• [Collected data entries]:
Segment Open

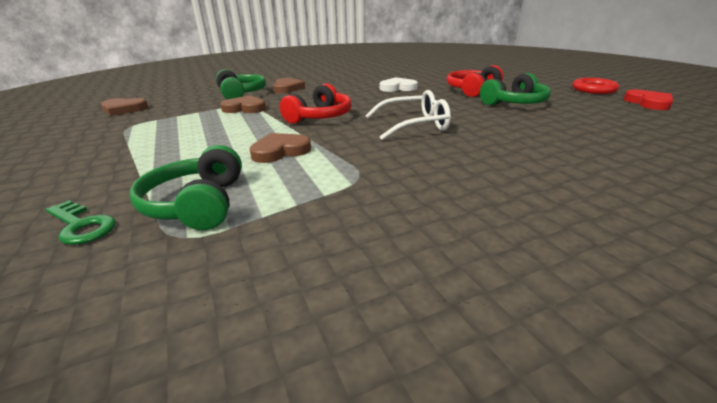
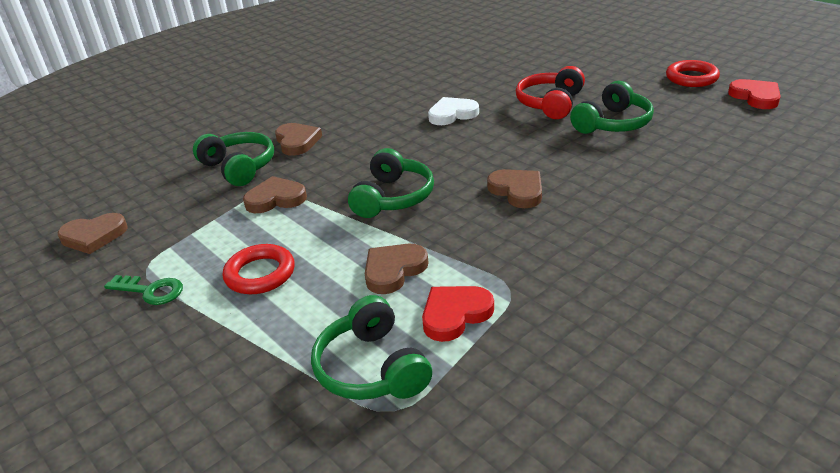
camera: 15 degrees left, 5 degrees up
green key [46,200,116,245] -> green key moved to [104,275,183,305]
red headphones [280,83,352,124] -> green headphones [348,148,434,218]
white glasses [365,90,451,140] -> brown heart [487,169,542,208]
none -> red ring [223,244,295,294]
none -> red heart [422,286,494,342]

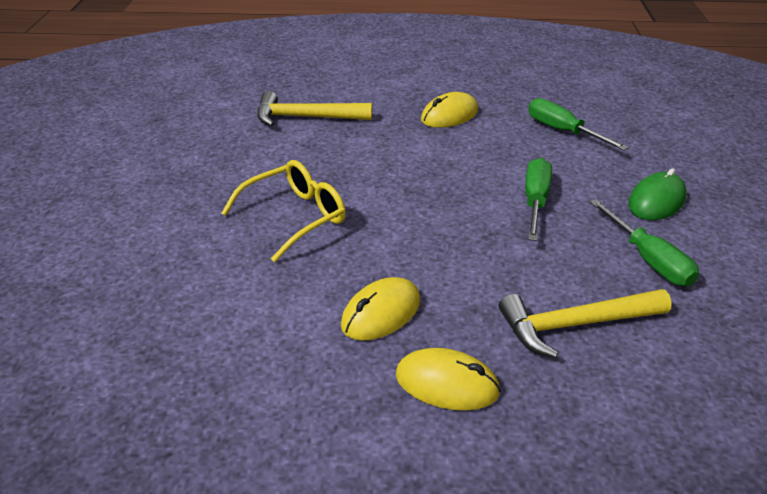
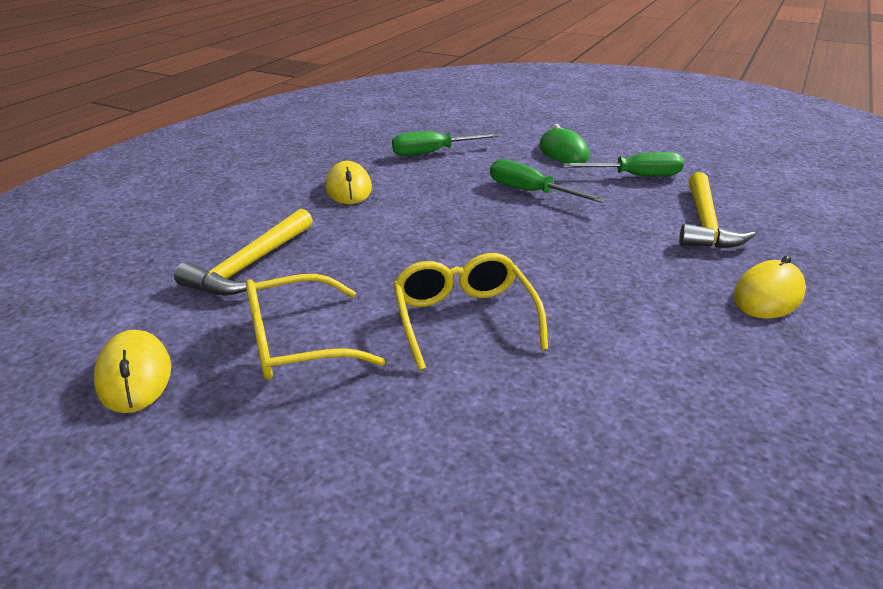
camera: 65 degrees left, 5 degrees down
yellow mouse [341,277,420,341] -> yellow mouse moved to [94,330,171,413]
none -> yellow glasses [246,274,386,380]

Segment Closed

• [TO DO]:
Go through the records above and return every line that holds the string "left".

• [RESPONSE BELOW]:
camera: 15 degrees left, 5 degrees up
camera: 65 degrees left, 5 degrees down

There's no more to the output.